Required task:
Please retype the lines of the records starting at the line that contains "Lyon: 11:13 -> 7:13" and ending at the last line of the records, keeping every character the same and leaving the pictures out of your answer.

Available data:
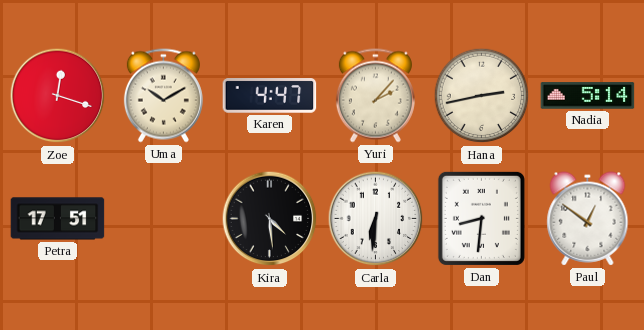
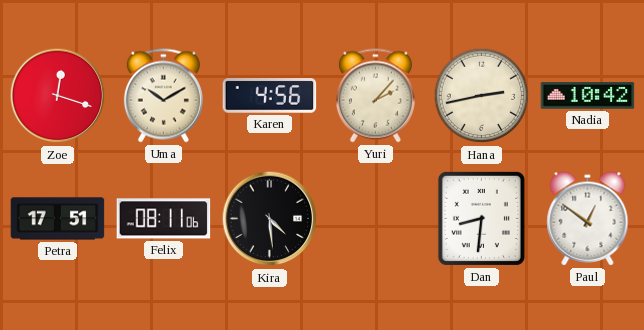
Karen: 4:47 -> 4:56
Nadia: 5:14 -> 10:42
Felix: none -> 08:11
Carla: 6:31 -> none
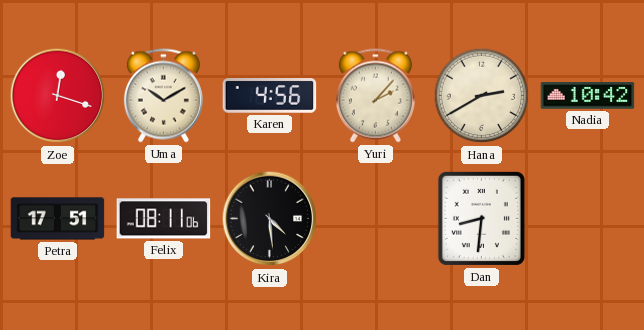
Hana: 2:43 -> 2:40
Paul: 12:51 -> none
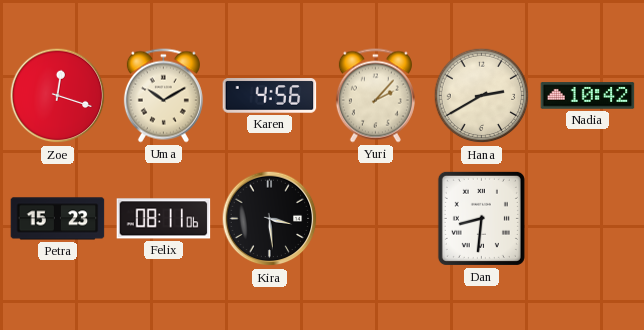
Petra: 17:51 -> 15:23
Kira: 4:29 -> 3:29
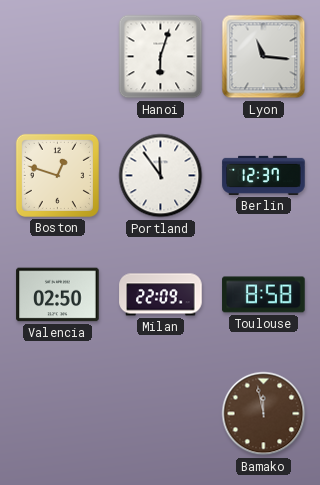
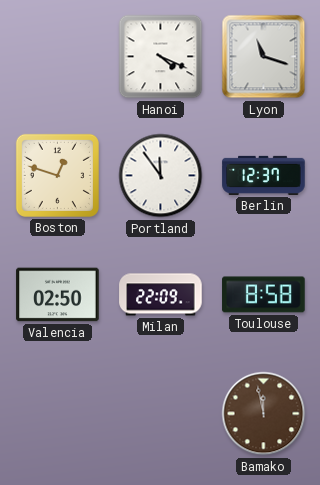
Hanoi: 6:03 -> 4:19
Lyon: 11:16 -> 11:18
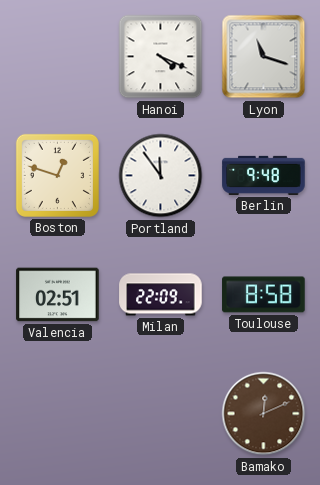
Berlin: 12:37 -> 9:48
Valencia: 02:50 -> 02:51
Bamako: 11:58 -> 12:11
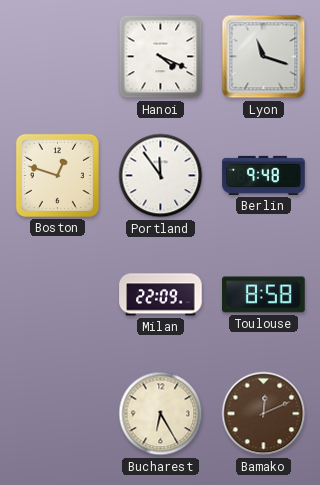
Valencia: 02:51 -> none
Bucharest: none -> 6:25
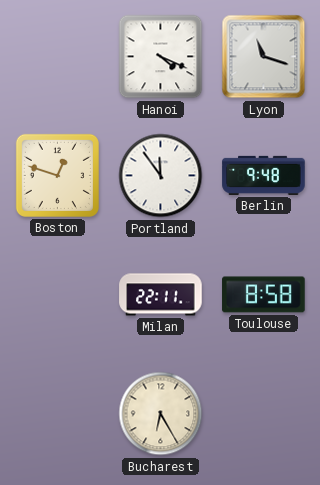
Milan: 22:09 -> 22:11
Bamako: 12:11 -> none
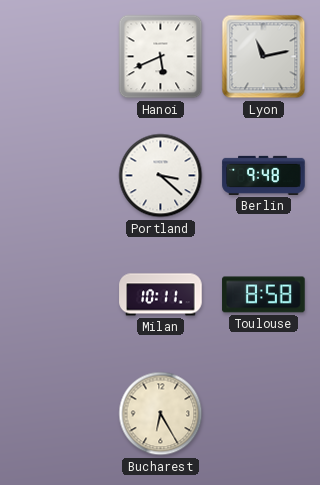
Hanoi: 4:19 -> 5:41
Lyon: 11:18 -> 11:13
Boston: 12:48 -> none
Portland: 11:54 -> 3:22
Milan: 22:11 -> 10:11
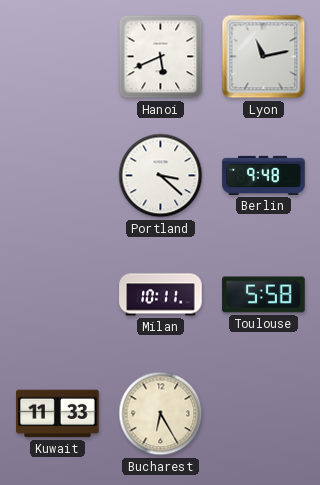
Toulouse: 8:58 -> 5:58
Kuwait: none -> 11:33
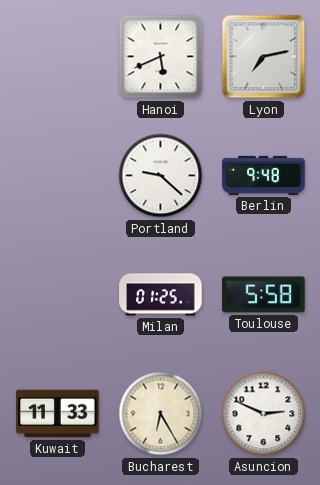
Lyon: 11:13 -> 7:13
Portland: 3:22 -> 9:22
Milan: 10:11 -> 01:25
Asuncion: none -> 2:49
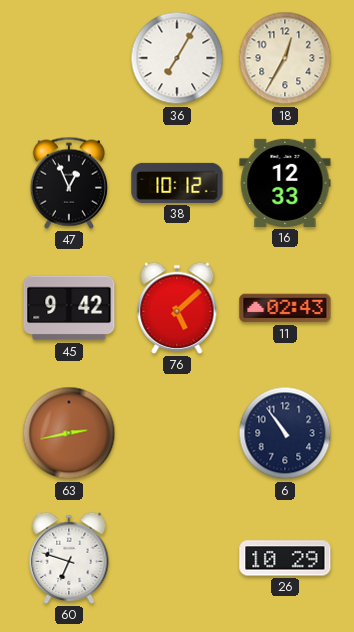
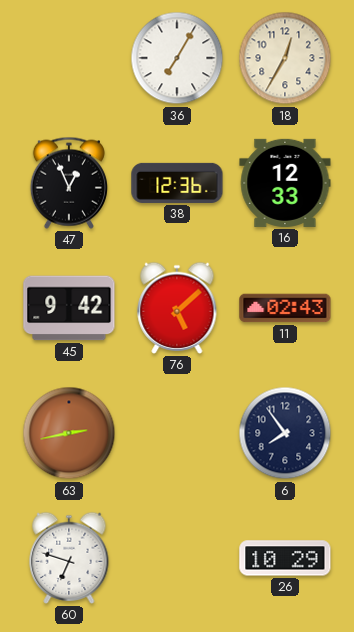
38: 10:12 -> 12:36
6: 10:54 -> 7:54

Written reply:
Lyon: 11:13 -> 7:13
Portland: 3:22 -> 9:22
Milan: 10:11 -> 01:25
Asuncion: none -> 2:49
38: 10:12 -> 12:36
6: 10:54 -> 7:54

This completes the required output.